#### [DATA]
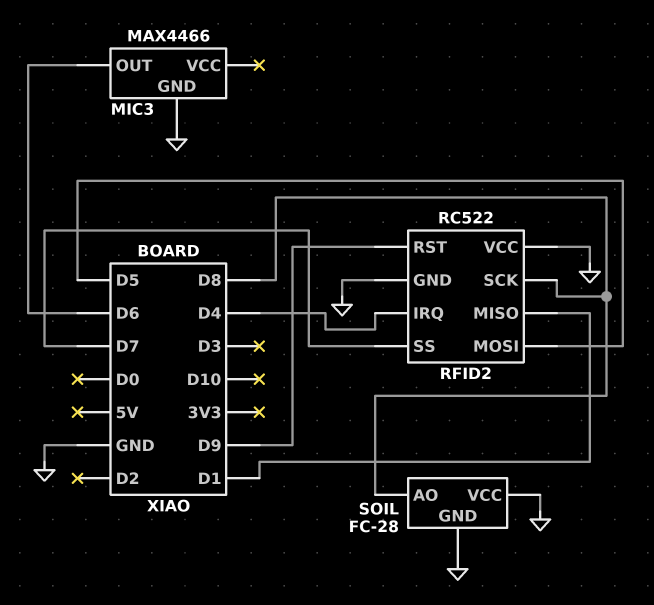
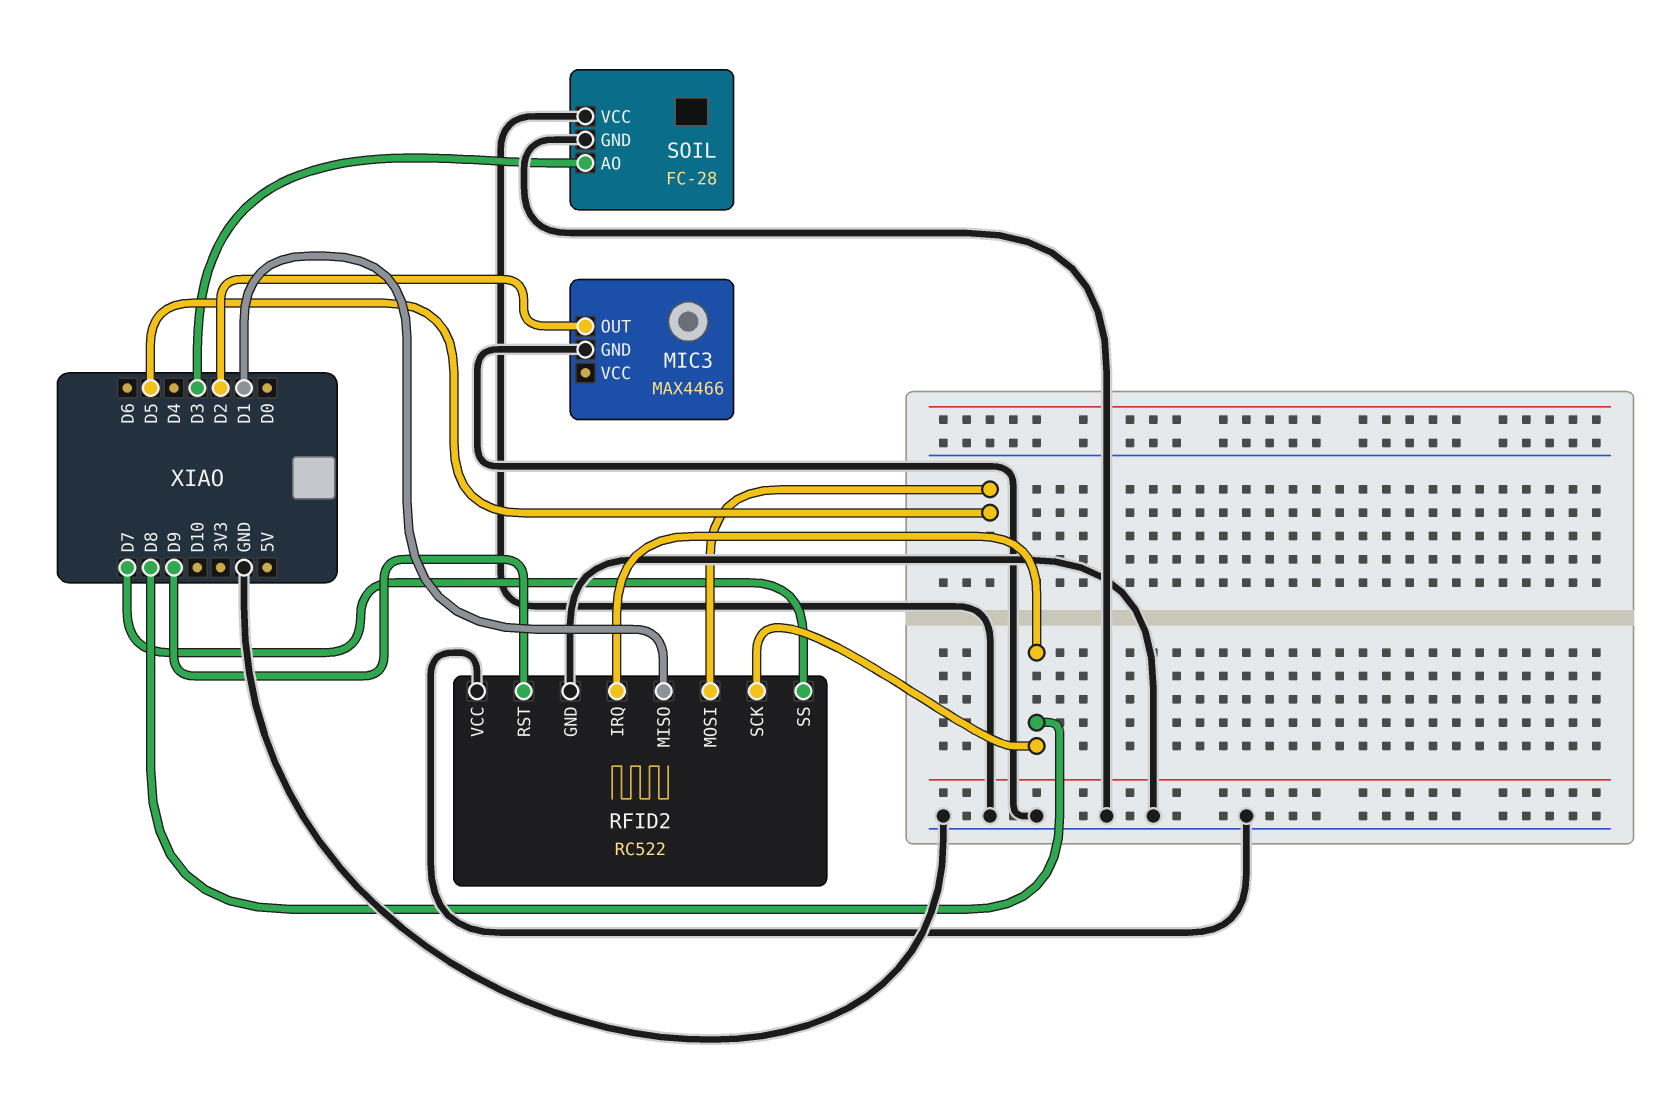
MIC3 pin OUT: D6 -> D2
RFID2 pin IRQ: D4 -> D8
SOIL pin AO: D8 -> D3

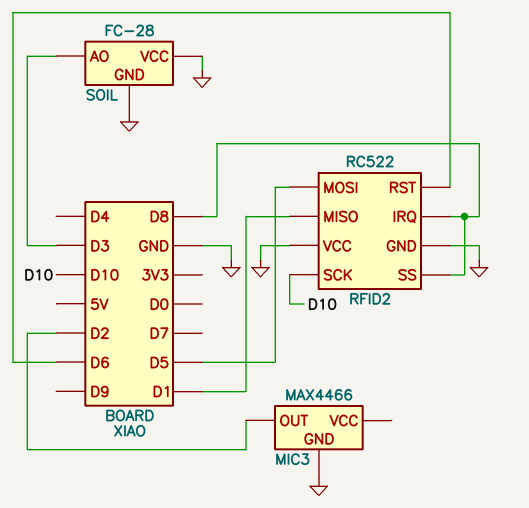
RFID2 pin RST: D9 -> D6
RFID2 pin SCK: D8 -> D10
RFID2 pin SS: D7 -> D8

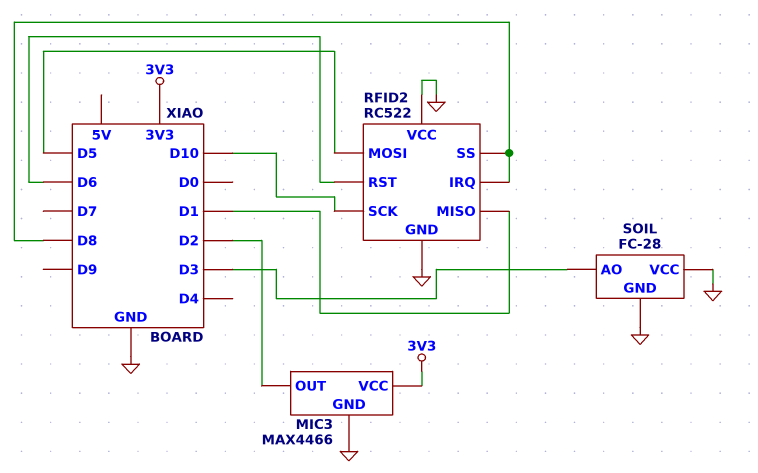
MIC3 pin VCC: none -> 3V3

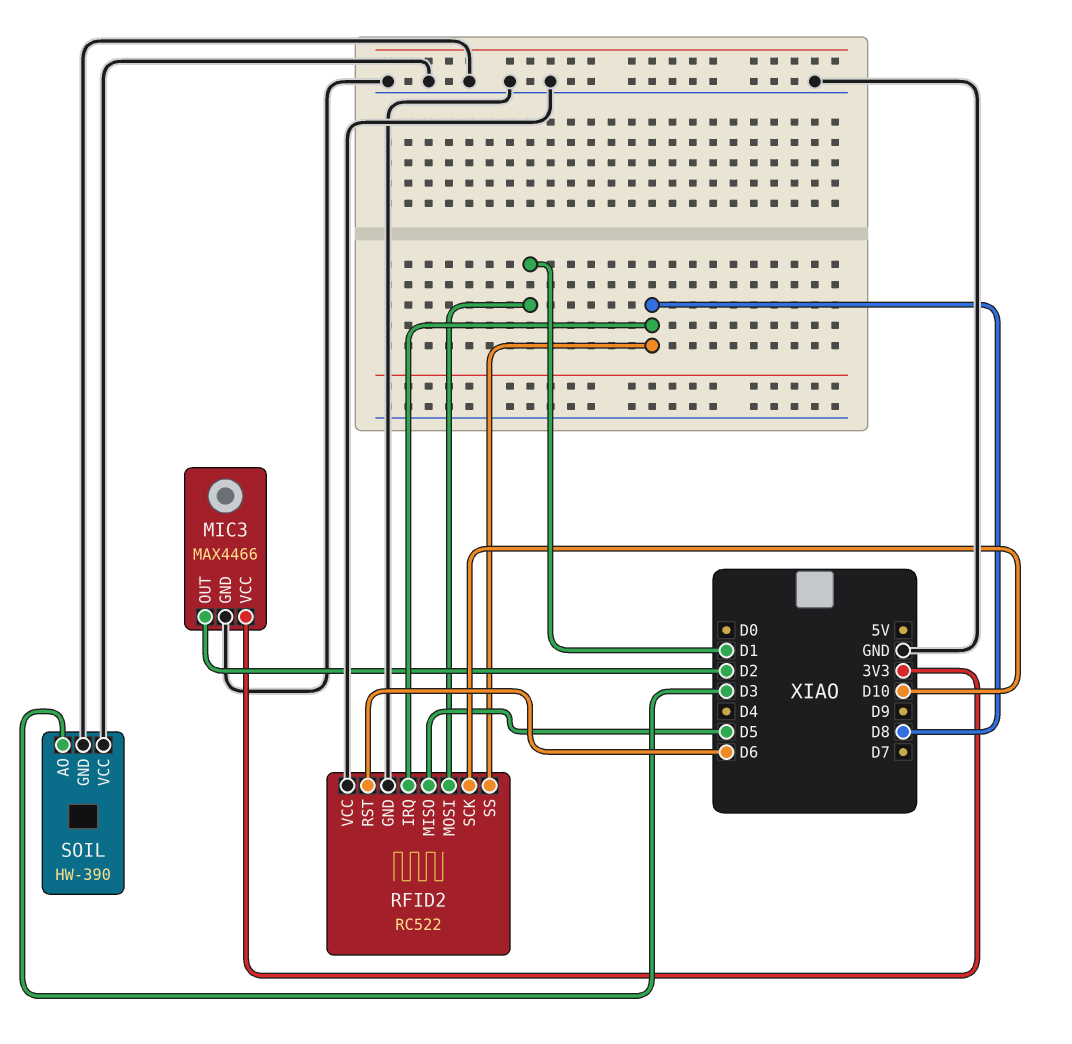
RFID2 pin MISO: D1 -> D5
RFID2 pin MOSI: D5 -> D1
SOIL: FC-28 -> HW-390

#### [PROBLEM DETAILS]
In the records above, find the line that contains "MIC3 pin VCC: none -> 3V3". Print it and every later line exactly, omitting the pictures.

#### [WRITTEN SOLUTION]
MIC3 pin VCC: none -> 3V3

RFID2 pin MISO: D1 -> D5
RFID2 pin MOSI: D5 -> D1
SOIL: FC-28 -> HW-390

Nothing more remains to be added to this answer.